[PROVIDED DATA Boundary: Start]

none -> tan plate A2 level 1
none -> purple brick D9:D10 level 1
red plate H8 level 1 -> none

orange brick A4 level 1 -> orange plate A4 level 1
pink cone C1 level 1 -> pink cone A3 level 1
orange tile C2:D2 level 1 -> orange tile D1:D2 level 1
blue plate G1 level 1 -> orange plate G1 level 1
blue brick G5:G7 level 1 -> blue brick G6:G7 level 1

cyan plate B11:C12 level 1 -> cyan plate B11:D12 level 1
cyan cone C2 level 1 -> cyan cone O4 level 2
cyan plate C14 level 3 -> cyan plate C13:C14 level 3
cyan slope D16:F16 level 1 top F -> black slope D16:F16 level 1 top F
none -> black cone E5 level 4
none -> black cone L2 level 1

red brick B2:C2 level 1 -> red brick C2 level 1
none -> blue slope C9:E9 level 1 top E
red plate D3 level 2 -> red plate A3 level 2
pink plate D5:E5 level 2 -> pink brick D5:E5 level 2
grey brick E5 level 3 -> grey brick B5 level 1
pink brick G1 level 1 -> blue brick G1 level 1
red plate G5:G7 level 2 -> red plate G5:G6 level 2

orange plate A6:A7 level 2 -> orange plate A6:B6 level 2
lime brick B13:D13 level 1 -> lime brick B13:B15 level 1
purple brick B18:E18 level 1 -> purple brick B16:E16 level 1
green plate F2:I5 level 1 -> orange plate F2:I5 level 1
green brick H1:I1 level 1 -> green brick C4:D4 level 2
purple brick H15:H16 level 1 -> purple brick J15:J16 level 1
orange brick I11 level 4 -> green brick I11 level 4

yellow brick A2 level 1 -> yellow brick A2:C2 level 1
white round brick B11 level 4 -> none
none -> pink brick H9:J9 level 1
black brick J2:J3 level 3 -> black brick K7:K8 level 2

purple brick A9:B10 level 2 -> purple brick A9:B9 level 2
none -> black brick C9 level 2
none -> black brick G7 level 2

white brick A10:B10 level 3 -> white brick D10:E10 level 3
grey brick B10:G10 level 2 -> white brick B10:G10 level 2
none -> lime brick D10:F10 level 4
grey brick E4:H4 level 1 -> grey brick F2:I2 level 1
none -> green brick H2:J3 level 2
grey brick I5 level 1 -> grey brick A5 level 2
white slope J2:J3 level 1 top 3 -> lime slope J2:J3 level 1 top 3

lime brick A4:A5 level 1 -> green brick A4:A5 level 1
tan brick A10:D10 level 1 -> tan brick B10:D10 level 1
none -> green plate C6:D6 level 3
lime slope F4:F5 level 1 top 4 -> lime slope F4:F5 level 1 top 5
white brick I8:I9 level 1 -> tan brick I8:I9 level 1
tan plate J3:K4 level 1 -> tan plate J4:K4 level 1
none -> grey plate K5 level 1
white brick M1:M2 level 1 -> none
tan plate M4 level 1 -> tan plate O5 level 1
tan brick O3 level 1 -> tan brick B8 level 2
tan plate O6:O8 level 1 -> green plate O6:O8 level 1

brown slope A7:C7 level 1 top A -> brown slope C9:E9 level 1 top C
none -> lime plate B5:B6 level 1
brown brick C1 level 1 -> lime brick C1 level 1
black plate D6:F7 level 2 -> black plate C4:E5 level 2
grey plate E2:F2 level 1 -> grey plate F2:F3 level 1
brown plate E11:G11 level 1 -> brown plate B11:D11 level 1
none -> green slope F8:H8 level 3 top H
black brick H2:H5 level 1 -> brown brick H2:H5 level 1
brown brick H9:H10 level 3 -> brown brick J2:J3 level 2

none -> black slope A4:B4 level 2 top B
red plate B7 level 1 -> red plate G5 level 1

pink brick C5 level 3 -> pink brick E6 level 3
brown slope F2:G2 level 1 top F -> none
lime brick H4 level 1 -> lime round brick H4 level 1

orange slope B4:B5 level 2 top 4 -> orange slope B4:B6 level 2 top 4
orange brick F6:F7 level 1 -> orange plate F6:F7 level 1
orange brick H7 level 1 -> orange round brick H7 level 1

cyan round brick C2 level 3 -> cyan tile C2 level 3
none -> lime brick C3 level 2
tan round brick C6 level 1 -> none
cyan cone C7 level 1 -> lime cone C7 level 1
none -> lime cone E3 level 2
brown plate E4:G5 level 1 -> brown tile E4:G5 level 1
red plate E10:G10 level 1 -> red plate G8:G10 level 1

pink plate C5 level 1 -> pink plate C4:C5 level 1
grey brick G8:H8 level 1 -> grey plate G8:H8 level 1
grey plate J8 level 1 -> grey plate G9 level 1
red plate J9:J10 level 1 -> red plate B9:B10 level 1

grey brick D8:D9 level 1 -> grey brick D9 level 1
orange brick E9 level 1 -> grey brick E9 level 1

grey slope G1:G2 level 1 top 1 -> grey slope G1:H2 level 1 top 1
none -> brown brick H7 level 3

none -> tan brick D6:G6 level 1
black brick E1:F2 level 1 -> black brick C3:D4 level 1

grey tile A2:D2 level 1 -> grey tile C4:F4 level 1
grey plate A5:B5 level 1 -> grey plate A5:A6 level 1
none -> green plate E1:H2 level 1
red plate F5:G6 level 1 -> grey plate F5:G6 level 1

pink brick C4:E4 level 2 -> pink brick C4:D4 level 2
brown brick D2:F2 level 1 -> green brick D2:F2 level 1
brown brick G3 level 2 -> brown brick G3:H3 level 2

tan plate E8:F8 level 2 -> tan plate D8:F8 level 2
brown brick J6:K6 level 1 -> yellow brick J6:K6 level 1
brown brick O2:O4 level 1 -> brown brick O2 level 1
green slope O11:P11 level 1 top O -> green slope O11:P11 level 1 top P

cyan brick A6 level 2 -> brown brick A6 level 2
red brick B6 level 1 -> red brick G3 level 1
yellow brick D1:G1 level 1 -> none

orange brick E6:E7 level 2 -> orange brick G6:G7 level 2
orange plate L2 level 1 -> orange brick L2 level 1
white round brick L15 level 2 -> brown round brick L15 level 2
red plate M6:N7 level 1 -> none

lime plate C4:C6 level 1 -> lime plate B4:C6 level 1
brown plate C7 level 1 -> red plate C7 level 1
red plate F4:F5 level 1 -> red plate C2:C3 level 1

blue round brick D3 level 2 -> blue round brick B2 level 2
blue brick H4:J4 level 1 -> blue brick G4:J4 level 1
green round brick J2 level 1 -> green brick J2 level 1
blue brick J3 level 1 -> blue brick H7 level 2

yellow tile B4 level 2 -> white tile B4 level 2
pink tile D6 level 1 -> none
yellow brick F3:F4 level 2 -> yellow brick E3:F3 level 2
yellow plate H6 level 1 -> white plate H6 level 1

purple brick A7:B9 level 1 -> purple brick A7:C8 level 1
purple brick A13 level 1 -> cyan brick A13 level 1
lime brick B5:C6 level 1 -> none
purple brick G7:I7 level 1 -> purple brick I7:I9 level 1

[PROVIDED DATA Boundary: End]

WHAT IS REQUIRED
Restate word for word only the lines running from the beginning of the data to the line holding "blue brick G5:G7", both included.

YOUR SOLUTION
none -> tan plate A2 level 1
none -> purple brick D9:D10 level 1
red plate H8 level 1 -> none

orange brick A4 level 1 -> orange plate A4 level 1
pink cone C1 level 1 -> pink cone A3 level 1
orange tile C2:D2 level 1 -> orange tile D1:D2 level 1
blue plate G1 level 1 -> orange plate G1 level 1
blue brick G5:G7 level 1 -> blue brick G6:G7 level 1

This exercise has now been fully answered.